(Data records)
********************

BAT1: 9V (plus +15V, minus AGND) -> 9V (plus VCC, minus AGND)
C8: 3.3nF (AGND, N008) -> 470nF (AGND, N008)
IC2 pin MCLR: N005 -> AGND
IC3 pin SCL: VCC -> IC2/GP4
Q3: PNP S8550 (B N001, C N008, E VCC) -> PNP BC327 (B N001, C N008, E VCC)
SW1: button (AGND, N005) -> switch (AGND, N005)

********************

• EXERCISE DESCRIPTION
Print all of the entries exactly as they appear.

• WRITTEN RESPONSE
BAT1: 9V (plus +15V, minus AGND) -> 9V (plus VCC, minus AGND)
C8: 3.3nF (AGND, N008) -> 470nF (AGND, N008)
IC2 pin MCLR: N005 -> AGND
IC3 pin SCL: VCC -> IC2/GP4
Q3: PNP S8550 (B N001, C N008, E VCC) -> PNP BC327 (B N001, C N008, E VCC)
SW1: button (AGND, N005) -> switch (AGND, N005)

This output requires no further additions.